Task to complete —
From the data below, copy exactly the lines that lie between the one holding "camera: 130 degrees right, 5 degrees down" and the one holding "(423, 362) = (356, 231): brown", including both, and nothing more.
(Data for review begins)
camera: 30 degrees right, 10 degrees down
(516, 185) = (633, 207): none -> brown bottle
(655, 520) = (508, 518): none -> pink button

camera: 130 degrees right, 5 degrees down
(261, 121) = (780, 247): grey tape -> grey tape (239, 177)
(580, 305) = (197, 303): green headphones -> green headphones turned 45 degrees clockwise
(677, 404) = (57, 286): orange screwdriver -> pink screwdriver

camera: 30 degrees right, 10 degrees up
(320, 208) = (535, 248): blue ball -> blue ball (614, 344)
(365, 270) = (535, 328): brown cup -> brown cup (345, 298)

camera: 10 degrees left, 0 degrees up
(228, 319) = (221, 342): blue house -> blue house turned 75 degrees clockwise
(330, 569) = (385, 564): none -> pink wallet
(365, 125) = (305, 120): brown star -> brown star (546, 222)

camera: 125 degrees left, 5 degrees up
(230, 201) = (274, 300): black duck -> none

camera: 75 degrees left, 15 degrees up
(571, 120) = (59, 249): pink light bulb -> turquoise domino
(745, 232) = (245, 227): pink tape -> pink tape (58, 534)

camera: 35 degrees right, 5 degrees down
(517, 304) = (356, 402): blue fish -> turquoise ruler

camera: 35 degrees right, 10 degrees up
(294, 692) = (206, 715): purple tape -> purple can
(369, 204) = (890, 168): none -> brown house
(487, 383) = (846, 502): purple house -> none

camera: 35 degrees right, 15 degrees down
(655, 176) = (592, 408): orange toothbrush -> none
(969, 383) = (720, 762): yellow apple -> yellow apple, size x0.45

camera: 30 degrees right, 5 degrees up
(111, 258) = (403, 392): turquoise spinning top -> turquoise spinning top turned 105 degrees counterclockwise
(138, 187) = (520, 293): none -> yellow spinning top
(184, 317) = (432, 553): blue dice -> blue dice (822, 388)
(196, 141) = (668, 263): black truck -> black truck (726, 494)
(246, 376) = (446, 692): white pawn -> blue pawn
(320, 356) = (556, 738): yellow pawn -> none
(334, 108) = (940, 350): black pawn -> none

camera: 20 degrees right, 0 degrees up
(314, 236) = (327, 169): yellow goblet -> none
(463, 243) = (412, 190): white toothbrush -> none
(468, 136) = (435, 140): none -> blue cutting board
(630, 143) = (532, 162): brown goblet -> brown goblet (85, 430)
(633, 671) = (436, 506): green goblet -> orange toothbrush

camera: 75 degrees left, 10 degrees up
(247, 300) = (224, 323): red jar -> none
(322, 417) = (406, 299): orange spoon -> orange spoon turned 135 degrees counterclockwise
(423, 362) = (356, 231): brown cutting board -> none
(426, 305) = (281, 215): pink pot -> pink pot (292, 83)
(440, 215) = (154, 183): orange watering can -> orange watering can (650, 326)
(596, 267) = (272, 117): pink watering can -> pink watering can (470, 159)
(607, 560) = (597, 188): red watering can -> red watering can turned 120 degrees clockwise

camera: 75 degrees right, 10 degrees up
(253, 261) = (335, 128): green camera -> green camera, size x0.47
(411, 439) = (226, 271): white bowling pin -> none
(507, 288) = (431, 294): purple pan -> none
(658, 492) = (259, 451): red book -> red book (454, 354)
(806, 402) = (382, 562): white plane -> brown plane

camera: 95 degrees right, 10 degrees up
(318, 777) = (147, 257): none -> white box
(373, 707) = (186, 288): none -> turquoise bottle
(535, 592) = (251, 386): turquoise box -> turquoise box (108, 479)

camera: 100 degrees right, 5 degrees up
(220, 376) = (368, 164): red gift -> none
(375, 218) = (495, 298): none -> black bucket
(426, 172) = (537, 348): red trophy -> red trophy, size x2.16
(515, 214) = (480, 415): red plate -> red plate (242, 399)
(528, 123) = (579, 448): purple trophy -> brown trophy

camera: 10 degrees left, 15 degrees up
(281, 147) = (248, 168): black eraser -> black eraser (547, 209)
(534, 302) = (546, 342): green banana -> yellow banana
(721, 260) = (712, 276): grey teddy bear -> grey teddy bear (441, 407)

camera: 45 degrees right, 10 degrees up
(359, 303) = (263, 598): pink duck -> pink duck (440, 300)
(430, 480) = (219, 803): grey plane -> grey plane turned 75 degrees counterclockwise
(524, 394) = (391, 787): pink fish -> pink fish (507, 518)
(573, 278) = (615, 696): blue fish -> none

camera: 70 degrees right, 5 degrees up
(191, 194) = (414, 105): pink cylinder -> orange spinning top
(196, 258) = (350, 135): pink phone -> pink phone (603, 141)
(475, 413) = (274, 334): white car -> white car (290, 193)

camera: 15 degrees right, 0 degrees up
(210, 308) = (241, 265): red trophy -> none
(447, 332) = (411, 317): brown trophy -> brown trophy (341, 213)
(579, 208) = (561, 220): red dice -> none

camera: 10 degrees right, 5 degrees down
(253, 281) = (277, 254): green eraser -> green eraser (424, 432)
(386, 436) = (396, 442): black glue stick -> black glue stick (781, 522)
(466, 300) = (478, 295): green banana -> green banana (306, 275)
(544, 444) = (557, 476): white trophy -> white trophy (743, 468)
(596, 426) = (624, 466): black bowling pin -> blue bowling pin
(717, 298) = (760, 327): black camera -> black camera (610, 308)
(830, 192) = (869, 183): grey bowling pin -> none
(Data for review ends)
Answer area —
camera: 130 degrees right, 5 degrees down
(261, 121) = (780, 247): grey tape -> grey tape (239, 177)
(580, 305) = (197, 303): green headphones -> green headphones turned 45 degrees clockwise
(677, 404) = (57, 286): orange screwdriver -> pink screwdriver

camera: 30 degrees right, 10 degrees up
(320, 208) = (535, 248): blue ball -> blue ball (614, 344)
(365, 270) = (535, 328): brown cup -> brown cup (345, 298)

camera: 10 degrees left, 0 degrees up
(228, 319) = (221, 342): blue house -> blue house turned 75 degrees clockwise
(330, 569) = (385, 564): none -> pink wallet
(365, 125) = (305, 120): brown star -> brown star (546, 222)

camera: 125 degrees left, 5 degrees up
(230, 201) = (274, 300): black duck -> none

camera: 75 degrees left, 15 degrees up
(571, 120) = (59, 249): pink light bulb -> turquoise domino
(745, 232) = (245, 227): pink tape -> pink tape (58, 534)

camera: 35 degrees right, 5 degrees down
(517, 304) = (356, 402): blue fish -> turquoise ruler

camera: 35 degrees right, 10 degrees up
(294, 692) = (206, 715): purple tape -> purple can
(369, 204) = (890, 168): none -> brown house
(487, 383) = (846, 502): purple house -> none

camera: 35 degrees right, 15 degrees down
(655, 176) = (592, 408): orange toothbrush -> none
(969, 383) = (720, 762): yellow apple -> yellow apple, size x0.45

camera: 30 degrees right, 5 degrees up
(111, 258) = (403, 392): turquoise spinning top -> turquoise spinning top turned 105 degrees counterclockwise
(138, 187) = (520, 293): none -> yellow spinning top
(184, 317) = (432, 553): blue dice -> blue dice (822, 388)
(196, 141) = (668, 263): black truck -> black truck (726, 494)
(246, 376) = (446, 692): white pawn -> blue pawn
(320, 356) = (556, 738): yellow pawn -> none
(334, 108) = (940, 350): black pawn -> none

camera: 20 degrees right, 0 degrees up
(314, 236) = (327, 169): yellow goblet -> none
(463, 243) = (412, 190): white toothbrush -> none
(468, 136) = (435, 140): none -> blue cutting board
(630, 143) = (532, 162): brown goblet -> brown goblet (85, 430)
(633, 671) = (436, 506): green goblet -> orange toothbrush

camera: 75 degrees left, 10 degrees up
(247, 300) = (224, 323): red jar -> none
(322, 417) = (406, 299): orange spoon -> orange spoon turned 135 degrees counterclockwise
(423, 362) = (356, 231): brown cutting board -> none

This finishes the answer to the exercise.